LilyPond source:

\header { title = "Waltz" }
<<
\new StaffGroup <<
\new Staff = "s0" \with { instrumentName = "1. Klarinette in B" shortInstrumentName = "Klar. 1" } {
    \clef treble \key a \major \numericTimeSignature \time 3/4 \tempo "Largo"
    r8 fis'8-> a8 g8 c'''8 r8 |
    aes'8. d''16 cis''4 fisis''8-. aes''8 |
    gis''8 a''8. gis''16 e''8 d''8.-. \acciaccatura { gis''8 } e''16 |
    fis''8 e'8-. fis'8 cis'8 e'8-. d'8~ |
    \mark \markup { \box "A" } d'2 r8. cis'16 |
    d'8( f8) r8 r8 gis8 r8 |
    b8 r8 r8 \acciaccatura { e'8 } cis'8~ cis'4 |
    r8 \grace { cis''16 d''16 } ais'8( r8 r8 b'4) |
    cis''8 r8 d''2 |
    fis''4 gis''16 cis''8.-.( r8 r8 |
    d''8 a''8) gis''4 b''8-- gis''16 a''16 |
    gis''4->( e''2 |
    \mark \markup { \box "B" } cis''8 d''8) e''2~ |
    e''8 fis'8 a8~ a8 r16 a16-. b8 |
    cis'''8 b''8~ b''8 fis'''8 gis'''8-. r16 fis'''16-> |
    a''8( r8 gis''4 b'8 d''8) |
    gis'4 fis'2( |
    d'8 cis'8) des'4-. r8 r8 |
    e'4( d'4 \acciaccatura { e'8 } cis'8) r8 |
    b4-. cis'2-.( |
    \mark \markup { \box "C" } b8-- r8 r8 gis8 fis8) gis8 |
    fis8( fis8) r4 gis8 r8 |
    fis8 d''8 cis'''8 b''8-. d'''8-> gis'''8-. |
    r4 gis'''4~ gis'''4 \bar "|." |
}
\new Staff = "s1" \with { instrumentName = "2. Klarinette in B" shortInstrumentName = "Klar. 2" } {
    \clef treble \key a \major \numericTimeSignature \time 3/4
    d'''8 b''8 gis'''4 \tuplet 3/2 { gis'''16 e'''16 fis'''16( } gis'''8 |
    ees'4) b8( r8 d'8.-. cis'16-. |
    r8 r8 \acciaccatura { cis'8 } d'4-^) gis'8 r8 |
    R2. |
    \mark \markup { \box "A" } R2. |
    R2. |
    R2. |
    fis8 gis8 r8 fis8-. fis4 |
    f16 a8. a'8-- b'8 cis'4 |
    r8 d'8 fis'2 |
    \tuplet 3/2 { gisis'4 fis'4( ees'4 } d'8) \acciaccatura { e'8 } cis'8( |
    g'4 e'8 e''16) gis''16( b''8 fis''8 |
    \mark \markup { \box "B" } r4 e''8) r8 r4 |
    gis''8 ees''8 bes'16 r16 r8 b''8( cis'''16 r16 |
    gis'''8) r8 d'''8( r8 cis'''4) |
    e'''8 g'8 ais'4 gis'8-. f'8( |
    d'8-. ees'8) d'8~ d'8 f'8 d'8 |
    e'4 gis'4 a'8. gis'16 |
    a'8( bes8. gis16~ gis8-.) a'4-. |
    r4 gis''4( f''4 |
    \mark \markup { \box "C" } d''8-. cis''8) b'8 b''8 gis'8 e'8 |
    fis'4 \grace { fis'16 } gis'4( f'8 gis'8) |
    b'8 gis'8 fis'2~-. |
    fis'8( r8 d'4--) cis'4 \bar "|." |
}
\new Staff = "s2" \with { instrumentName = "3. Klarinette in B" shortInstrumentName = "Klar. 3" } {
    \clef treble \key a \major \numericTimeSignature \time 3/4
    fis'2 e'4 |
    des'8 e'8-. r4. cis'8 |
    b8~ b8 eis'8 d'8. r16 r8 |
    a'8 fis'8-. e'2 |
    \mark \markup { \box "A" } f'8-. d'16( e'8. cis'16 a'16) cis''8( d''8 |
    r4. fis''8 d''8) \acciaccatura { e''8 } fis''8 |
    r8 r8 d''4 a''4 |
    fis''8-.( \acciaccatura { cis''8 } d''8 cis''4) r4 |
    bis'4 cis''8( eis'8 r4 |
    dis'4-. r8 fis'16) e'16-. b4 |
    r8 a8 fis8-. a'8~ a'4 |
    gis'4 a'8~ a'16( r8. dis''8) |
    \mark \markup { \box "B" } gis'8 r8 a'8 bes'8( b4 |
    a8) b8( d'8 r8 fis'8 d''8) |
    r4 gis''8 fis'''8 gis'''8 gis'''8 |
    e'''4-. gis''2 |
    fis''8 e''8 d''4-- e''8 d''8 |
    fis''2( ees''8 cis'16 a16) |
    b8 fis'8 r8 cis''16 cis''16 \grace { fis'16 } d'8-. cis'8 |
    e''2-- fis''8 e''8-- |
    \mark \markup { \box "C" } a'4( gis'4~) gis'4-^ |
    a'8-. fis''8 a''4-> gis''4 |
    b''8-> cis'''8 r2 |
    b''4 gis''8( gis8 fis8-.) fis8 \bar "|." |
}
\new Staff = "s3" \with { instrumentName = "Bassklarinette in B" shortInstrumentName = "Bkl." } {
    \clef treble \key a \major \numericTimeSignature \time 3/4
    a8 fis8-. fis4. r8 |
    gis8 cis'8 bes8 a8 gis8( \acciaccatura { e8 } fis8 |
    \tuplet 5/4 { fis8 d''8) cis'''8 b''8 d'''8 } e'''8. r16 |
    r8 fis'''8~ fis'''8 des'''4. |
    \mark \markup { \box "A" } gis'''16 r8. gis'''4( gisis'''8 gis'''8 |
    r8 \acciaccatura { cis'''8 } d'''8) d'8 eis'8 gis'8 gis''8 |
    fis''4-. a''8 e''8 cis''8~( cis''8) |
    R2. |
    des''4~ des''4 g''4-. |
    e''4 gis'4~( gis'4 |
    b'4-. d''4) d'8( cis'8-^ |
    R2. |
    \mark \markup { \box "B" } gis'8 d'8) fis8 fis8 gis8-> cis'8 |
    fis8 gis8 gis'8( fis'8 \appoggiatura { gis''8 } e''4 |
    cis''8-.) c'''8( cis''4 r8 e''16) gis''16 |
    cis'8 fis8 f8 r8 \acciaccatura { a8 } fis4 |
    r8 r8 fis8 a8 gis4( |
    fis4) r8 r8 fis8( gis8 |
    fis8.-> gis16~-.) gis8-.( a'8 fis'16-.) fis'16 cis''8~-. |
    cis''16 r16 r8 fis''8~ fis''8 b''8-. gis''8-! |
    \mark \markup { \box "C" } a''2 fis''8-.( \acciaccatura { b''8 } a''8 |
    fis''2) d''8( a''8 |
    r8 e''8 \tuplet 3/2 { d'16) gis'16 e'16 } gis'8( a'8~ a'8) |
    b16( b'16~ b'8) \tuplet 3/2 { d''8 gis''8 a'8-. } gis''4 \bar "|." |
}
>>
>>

--

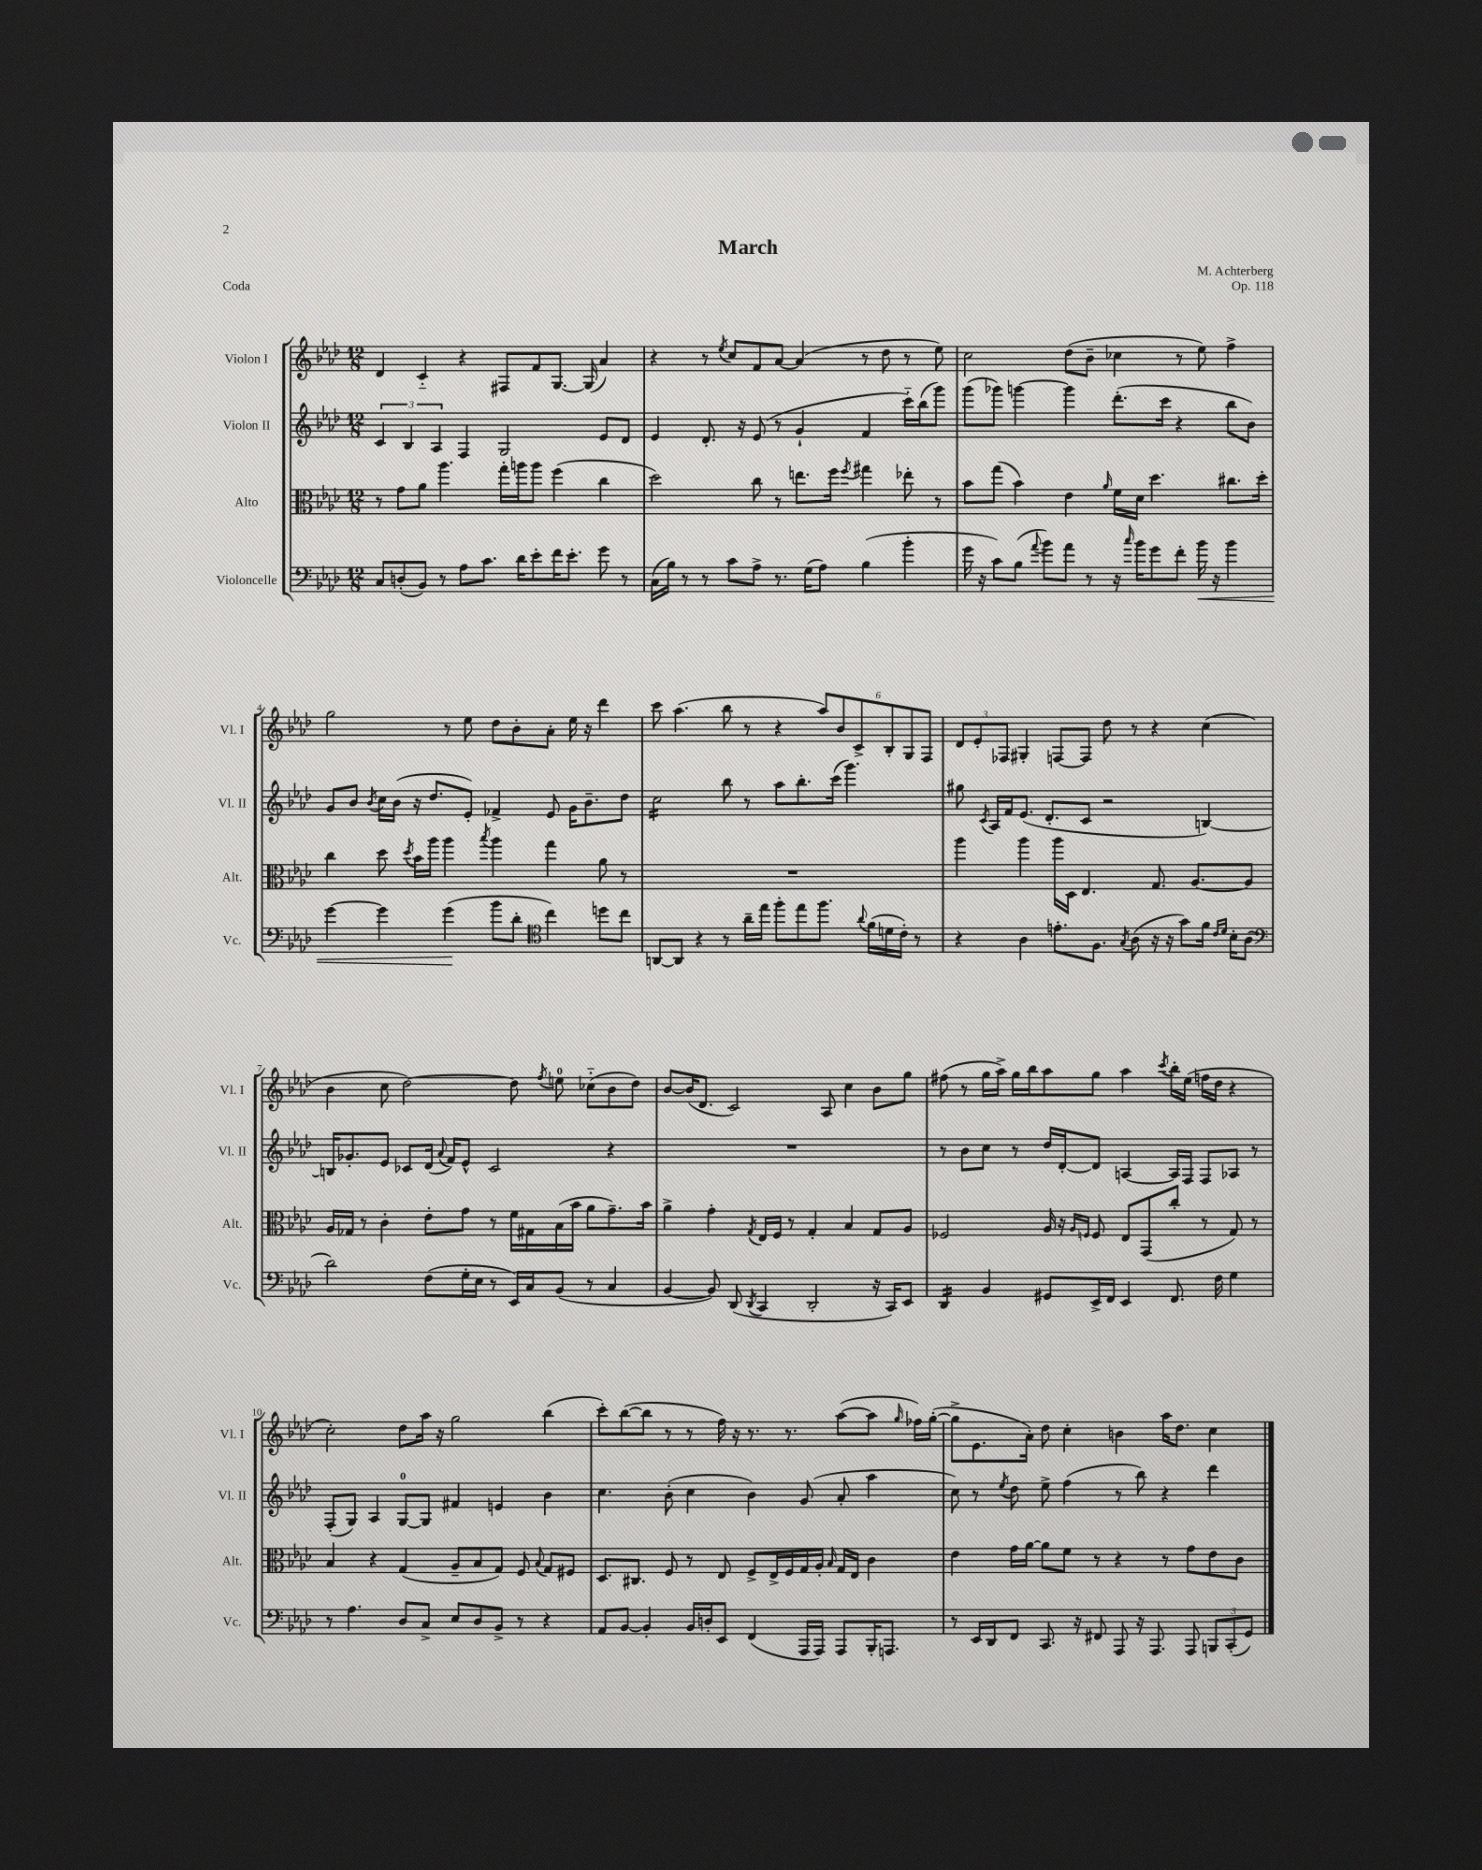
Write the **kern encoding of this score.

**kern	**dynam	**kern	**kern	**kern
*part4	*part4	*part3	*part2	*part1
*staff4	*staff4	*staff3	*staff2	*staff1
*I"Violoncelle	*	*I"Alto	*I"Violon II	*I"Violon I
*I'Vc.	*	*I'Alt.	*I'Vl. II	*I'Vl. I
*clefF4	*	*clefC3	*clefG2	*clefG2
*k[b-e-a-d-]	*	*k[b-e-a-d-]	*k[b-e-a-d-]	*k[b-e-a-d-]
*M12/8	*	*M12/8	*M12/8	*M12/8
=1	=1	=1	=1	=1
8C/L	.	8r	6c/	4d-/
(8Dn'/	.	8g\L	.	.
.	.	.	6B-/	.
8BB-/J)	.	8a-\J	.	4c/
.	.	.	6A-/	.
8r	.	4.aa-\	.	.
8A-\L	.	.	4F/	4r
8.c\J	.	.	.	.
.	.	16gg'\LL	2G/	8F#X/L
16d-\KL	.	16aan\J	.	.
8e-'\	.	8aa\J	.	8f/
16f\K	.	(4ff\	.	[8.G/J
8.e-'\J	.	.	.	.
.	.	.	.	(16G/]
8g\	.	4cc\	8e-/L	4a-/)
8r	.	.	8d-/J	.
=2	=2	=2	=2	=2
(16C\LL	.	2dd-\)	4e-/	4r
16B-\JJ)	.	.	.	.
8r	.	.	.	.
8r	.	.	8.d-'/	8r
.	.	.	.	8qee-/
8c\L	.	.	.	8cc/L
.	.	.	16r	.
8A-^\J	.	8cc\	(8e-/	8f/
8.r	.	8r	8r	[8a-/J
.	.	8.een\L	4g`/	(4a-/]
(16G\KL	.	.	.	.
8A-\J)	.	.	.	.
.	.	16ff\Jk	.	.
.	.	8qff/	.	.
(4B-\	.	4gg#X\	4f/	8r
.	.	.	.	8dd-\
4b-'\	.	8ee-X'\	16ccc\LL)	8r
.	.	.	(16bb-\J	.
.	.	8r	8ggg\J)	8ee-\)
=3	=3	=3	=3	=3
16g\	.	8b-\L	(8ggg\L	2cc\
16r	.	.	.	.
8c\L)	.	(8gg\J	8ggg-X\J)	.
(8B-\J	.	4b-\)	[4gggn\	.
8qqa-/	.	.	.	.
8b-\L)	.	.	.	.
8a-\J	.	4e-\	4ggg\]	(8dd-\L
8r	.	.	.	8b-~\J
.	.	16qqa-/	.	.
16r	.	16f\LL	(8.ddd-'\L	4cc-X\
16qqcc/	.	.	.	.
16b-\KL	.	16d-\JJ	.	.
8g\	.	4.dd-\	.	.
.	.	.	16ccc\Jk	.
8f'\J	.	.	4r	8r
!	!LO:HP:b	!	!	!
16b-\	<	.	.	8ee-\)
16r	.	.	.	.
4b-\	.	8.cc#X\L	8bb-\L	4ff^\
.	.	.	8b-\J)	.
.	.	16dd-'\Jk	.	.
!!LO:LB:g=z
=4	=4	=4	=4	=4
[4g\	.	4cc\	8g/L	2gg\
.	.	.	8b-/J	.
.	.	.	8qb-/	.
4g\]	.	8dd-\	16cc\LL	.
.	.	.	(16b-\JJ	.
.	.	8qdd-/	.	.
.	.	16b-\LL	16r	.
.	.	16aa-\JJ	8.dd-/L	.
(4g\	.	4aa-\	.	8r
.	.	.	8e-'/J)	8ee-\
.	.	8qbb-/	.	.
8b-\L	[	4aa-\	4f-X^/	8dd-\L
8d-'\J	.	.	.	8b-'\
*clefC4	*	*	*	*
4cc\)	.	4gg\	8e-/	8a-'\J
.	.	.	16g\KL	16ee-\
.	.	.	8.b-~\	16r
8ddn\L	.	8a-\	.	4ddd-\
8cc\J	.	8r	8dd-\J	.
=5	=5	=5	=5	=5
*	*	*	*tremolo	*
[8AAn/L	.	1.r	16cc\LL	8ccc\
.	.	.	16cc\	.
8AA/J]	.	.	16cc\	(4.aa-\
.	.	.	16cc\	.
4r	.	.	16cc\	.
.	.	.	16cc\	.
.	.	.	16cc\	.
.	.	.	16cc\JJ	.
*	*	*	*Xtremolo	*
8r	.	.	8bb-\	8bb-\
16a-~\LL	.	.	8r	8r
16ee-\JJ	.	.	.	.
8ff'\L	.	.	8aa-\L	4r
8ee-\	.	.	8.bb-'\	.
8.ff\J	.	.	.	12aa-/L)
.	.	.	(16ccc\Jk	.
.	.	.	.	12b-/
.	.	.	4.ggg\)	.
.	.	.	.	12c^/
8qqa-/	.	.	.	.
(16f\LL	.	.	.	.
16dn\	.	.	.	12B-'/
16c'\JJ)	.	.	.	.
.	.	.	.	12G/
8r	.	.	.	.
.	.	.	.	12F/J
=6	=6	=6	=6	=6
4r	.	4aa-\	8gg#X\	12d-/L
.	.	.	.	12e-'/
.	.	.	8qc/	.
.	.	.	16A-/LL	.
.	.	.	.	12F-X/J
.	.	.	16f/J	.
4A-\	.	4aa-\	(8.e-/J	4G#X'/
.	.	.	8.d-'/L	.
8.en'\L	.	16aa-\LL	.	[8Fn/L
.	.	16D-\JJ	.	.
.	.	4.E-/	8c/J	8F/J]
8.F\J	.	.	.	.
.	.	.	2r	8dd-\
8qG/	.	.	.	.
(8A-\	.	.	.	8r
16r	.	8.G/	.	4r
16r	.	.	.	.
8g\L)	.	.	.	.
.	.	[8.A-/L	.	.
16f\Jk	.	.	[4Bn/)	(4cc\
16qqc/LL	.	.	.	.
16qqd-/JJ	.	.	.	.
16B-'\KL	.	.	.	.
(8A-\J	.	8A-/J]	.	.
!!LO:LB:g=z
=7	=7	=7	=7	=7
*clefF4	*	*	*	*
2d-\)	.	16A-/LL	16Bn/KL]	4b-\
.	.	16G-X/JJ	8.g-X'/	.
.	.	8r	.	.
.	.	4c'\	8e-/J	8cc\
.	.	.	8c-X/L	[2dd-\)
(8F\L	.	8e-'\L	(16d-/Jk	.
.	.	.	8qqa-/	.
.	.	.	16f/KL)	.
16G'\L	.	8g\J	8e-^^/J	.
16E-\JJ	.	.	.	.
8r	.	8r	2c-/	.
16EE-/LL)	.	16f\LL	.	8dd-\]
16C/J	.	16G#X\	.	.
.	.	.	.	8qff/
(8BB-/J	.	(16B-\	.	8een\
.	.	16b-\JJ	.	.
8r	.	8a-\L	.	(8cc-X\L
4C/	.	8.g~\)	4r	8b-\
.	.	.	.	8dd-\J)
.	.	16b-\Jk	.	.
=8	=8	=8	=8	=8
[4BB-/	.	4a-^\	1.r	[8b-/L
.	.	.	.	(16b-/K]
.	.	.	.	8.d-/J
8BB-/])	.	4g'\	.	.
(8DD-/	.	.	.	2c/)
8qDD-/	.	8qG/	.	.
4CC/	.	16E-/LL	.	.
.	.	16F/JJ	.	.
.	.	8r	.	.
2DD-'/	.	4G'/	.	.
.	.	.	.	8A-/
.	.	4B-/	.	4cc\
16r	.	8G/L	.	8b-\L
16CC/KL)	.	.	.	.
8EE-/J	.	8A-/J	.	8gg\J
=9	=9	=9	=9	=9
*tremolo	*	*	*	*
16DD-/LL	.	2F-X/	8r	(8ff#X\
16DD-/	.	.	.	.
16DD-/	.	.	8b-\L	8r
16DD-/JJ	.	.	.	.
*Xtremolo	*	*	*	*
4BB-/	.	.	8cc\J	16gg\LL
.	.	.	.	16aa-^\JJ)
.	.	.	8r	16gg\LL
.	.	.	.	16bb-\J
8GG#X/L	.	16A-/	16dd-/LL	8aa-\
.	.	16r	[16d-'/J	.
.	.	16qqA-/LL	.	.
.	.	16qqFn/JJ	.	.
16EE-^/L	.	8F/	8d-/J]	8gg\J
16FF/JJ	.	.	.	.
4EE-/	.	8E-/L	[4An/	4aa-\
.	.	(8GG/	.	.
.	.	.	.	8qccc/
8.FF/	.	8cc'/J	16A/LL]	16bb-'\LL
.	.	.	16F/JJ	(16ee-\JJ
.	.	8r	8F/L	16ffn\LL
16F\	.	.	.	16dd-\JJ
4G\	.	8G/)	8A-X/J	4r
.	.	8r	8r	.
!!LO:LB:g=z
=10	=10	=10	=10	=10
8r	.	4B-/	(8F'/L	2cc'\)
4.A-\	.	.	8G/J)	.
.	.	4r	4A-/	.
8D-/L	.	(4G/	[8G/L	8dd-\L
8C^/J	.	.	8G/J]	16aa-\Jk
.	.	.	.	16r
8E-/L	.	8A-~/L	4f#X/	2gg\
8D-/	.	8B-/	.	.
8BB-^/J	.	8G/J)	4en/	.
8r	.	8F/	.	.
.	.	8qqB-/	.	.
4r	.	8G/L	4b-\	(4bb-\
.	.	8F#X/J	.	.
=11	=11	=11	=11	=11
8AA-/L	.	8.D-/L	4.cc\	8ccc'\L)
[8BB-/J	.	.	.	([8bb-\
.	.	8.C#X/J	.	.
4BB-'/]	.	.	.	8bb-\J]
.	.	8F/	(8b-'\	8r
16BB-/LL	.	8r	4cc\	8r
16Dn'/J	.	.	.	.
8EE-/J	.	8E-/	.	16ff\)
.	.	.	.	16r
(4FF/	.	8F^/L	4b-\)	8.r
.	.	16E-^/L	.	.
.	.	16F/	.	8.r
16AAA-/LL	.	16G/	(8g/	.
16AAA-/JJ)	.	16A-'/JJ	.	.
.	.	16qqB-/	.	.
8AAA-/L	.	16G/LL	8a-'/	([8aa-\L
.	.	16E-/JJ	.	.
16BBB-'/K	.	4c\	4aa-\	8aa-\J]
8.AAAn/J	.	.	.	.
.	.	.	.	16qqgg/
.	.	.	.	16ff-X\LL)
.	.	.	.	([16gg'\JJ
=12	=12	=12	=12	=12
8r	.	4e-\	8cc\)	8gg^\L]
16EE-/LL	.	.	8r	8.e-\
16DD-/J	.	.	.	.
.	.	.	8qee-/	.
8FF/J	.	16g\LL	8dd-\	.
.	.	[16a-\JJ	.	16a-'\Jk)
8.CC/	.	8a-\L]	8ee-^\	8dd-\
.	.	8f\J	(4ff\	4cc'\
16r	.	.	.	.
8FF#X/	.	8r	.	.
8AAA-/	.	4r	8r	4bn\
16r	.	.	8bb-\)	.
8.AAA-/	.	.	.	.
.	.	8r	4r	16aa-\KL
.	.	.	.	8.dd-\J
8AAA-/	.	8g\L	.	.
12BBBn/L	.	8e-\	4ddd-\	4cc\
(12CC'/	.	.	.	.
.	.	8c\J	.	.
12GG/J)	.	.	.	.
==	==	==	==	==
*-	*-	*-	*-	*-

> [Stated problem]: Locate each line in the rows above that contains the string "kern" and copy those lines in full.

> [The result]:
Write the **kern encoding of this score.
**kern	**dynam	**kern	**kern	**kern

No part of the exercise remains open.